Task material:
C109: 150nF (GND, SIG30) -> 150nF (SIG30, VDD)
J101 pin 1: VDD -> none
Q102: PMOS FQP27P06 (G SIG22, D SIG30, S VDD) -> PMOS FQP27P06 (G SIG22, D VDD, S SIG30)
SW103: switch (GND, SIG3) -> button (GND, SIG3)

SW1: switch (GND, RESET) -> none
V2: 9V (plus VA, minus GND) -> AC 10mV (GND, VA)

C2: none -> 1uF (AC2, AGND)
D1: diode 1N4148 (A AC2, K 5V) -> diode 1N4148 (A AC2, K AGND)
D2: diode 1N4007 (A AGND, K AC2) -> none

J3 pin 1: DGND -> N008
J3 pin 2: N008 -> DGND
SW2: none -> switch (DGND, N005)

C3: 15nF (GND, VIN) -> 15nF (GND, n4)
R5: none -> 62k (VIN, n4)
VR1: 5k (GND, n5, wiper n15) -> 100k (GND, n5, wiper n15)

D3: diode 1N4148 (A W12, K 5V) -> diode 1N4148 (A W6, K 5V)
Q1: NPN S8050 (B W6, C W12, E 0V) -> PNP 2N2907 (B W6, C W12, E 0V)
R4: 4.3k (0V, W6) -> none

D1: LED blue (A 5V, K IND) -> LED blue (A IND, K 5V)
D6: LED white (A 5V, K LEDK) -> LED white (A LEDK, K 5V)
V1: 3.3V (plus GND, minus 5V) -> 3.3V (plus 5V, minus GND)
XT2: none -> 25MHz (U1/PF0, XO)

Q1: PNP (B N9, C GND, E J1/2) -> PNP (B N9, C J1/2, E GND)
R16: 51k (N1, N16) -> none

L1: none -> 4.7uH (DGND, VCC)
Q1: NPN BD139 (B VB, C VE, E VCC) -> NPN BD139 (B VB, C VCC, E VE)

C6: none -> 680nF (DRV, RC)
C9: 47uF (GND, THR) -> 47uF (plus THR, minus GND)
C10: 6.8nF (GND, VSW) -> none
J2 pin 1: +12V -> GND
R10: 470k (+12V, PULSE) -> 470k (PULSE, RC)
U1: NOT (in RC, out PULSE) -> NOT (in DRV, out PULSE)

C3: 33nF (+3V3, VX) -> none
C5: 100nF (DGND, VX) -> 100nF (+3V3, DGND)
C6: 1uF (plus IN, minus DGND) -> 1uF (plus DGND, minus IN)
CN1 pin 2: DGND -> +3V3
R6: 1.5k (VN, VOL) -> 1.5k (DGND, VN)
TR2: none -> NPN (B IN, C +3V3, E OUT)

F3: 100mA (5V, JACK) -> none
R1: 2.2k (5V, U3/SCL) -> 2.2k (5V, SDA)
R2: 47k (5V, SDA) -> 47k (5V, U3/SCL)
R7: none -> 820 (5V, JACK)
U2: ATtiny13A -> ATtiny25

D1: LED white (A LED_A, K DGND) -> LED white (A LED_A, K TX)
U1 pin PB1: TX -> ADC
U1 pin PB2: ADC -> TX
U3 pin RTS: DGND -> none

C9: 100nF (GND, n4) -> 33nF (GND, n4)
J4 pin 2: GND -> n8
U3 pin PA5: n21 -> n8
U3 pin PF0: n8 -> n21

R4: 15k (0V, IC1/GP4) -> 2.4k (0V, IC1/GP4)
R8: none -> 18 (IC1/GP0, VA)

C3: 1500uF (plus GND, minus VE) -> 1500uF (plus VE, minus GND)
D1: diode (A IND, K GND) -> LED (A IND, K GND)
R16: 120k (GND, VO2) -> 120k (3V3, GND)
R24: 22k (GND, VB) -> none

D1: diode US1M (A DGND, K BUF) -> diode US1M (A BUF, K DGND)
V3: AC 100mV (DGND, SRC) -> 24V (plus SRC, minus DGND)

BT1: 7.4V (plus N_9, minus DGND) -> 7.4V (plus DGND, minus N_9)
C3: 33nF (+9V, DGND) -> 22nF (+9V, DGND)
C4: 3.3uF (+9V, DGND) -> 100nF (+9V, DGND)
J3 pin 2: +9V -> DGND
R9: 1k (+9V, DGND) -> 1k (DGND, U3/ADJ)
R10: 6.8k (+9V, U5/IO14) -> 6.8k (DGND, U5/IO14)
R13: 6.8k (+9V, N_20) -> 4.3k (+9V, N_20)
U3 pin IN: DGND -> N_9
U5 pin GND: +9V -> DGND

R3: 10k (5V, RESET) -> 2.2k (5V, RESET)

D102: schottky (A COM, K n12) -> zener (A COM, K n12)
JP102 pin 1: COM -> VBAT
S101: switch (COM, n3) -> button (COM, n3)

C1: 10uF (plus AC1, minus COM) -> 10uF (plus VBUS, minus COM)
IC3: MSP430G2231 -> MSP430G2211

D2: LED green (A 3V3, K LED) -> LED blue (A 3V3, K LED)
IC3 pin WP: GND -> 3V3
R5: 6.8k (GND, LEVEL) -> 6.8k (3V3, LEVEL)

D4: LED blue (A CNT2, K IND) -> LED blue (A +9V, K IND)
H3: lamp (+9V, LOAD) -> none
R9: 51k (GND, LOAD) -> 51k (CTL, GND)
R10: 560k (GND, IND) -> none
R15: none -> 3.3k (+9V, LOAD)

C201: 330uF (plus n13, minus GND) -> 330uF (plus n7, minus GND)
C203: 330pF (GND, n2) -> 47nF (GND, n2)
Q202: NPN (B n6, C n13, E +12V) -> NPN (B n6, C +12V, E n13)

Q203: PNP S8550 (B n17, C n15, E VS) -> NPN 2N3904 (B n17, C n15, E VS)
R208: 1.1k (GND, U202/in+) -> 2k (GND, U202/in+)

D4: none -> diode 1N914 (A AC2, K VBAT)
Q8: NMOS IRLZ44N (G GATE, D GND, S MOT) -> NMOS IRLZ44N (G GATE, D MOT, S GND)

Task instructions:
Line by line, the listing above is to be transcribed exactly.

Your solution:
C109: 150nF (GND, SIG30) -> 150nF (SIG30, VDD)
J101 pin 1: VDD -> none
Q102: PMOS FQP27P06 (G SIG22, D SIG30, S VDD) -> PMOS FQP27P06 (G SIG22, D VDD, S SIG30)
SW103: switch (GND, SIG3) -> button (GND, SIG3)

SW1: switch (GND, RESET) -> none
V2: 9V (plus VA, minus GND) -> AC 10mV (GND, VA)

C2: none -> 1uF (AC2, AGND)
D1: diode 1N4148 (A AC2, K 5V) -> diode 1N4148 (A AC2, K AGND)
D2: diode 1N4007 (A AGND, K AC2) -> none

J3 pin 1: DGND -> N008
J3 pin 2: N008 -> DGND
SW2: none -> switch (DGND, N005)

C3: 15nF (GND, VIN) -> 15nF (GND, n4)
R5: none -> 62k (VIN, n4)
VR1: 5k (GND, n5, wiper n15) -> 100k (GND, n5, wiper n15)

D3: diode 1N4148 (A W12, K 5V) -> diode 1N4148 (A W6, K 5V)
Q1: NPN S8050 (B W6, C W12, E 0V) -> PNP 2N2907 (B W6, C W12, E 0V)
R4: 4.3k (0V, W6) -> none

D1: LED blue (A 5V, K IND) -> LED blue (A IND, K 5V)
D6: LED white (A 5V, K LEDK) -> LED white (A LEDK, K 5V)
V1: 3.3V (plus GND, minus 5V) -> 3.3V (plus 5V, minus GND)
XT2: none -> 25MHz (U1/PF0, XO)

Q1: PNP (B N9, C GND, E J1/2) -> PNP (B N9, C J1/2, E GND)
R16: 51k (N1, N16) -> none

L1: none -> 4.7uH (DGND, VCC)
Q1: NPN BD139 (B VB, C VE, E VCC) -> NPN BD139 (B VB, C VCC, E VE)

C6: none -> 680nF (DRV, RC)
C9: 47uF (GND, THR) -> 47uF (plus THR, minus GND)
C10: 6.8nF (GND, VSW) -> none
J2 pin 1: +12V -> GND
R10: 470k (+12V, PULSE) -> 470k (PULSE, RC)
U1: NOT (in RC, out PULSE) -> NOT (in DRV, out PULSE)

C3: 33nF (+3V3, VX) -> none
C5: 100nF (DGND, VX) -> 100nF (+3V3, DGND)
C6: 1uF (plus IN, minus DGND) -> 1uF (plus DGND, minus IN)
CN1 pin 2: DGND -> +3V3
R6: 1.5k (VN, VOL) -> 1.5k (DGND, VN)
TR2: none -> NPN (B IN, C +3V3, E OUT)

F3: 100mA (5V, JACK) -> none
R1: 2.2k (5V, U3/SCL) -> 2.2k (5V, SDA)
R2: 47k (5V, SDA) -> 47k (5V, U3/SCL)
R7: none -> 820 (5V, JACK)
U2: ATtiny13A -> ATtiny25

D1: LED white (A LED_A, K DGND) -> LED white (A LED_A, K TX)
U1 pin PB1: TX -> ADC
U1 pin PB2: ADC -> TX
U3 pin RTS: DGND -> none

C9: 100nF (GND, n4) -> 33nF (GND, n4)
J4 pin 2: GND -> n8
U3 pin PA5: n21 -> n8
U3 pin PF0: n8 -> n21

R4: 15k (0V, IC1/GP4) -> 2.4k (0V, IC1/GP4)
R8: none -> 18 (IC1/GP0, VA)

C3: 1500uF (plus GND, minus VE) -> 1500uF (plus VE, minus GND)
D1: diode (A IND, K GND) -> LED (A IND, K GND)
R16: 120k (GND, VO2) -> 120k (3V3, GND)
R24: 22k (GND, VB) -> none

D1: diode US1M (A DGND, K BUF) -> diode US1M (A BUF, K DGND)
V3: AC 100mV (DGND, SRC) -> 24V (plus SRC, minus DGND)

BT1: 7.4V (plus N_9, minus DGND) -> 7.4V (plus DGND, minus N_9)
C3: 33nF (+9V, DGND) -> 22nF (+9V, DGND)
C4: 3.3uF (+9V, DGND) -> 100nF (+9V, DGND)
J3 pin 2: +9V -> DGND
R9: 1k (+9V, DGND) -> 1k (DGND, U3/ADJ)
R10: 6.8k (+9V, U5/IO14) -> 6.8k (DGND, U5/IO14)
R13: 6.8k (+9V, N_20) -> 4.3k (+9V, N_20)
U3 pin IN: DGND -> N_9
U5 pin GND: +9V -> DGND

R3: 10k (5V, RESET) -> 2.2k (5V, RESET)

D102: schottky (A COM, K n12) -> zener (A COM, K n12)
JP102 pin 1: COM -> VBAT
S101: switch (COM, n3) -> button (COM, n3)

C1: 10uF (plus AC1, minus COM) -> 10uF (plus VBUS, minus COM)
IC3: MSP430G2231 -> MSP430G2211

D2: LED green (A 3V3, K LED) -> LED blue (A 3V3, K LED)
IC3 pin WP: GND -> 3V3
R5: 6.8k (GND, LEVEL) -> 6.8k (3V3, LEVEL)

D4: LED blue (A CNT2, K IND) -> LED blue (A +9V, K IND)
H3: lamp (+9V, LOAD) -> none
R9: 51k (GND, LOAD) -> 51k (CTL, GND)
R10: 560k (GND, IND) -> none
R15: none -> 3.3k (+9V, LOAD)

C201: 330uF (plus n13, minus GND) -> 330uF (plus n7, minus GND)
C203: 330pF (GND, n2) -> 47nF (GND, n2)
Q202: NPN (B n6, C n13, E +12V) -> NPN (B n6, C +12V, E n13)

Q203: PNP S8550 (B n17, C n15, E VS) -> NPN 2N3904 (B n17, C n15, E VS)
R208: 1.1k (GND, U202/in+) -> 2k (GND, U202/in+)

D4: none -> diode 1N914 (A AC2, K VBAT)
Q8: NMOS IRLZ44N (G GATE, D GND, S MOT) -> NMOS IRLZ44N (G GATE, D MOT, S GND)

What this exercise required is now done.